▸ Stored data

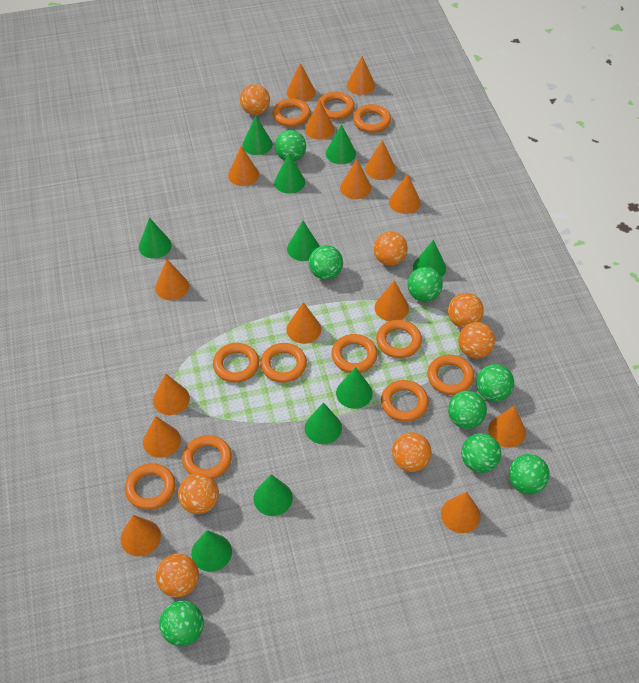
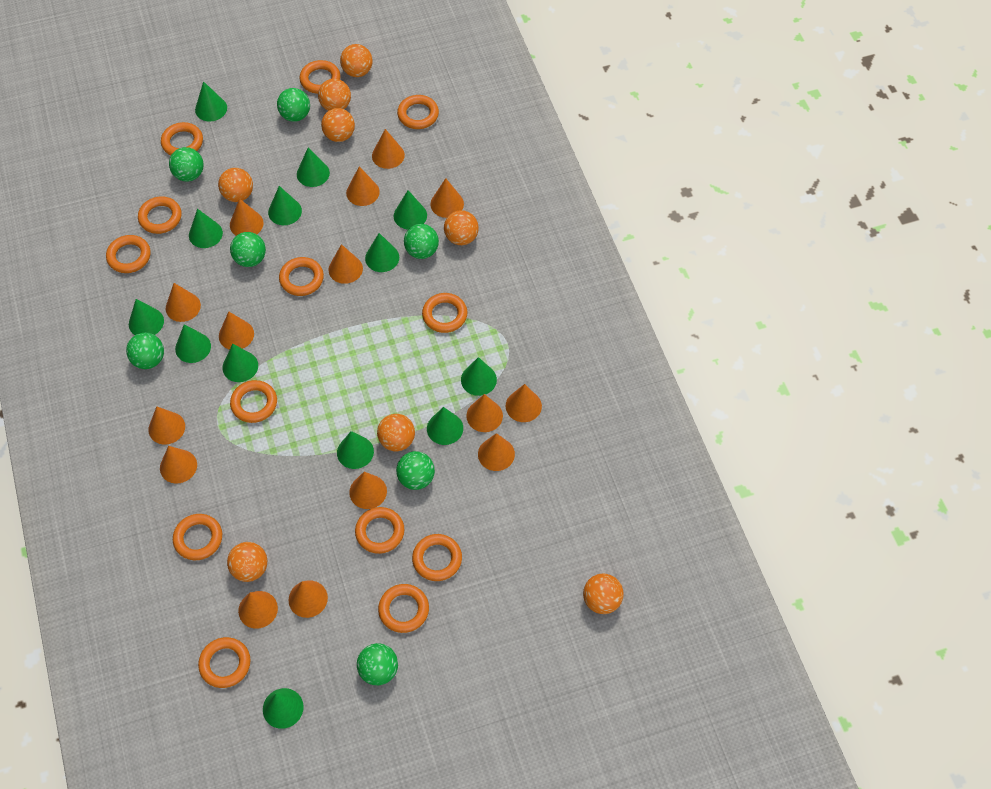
green ball: 8 -> 7
green cone: 10 -> 13
orange ball: 7 -> 8
orange ring: 11 -> 13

▸ Task requirements
Leave out the pictures and set down all of the data exactly.

▸ Response below
green ball: 8 -> 7
green cone: 10 -> 13
orange ball: 7 -> 8
orange ring: 11 -> 13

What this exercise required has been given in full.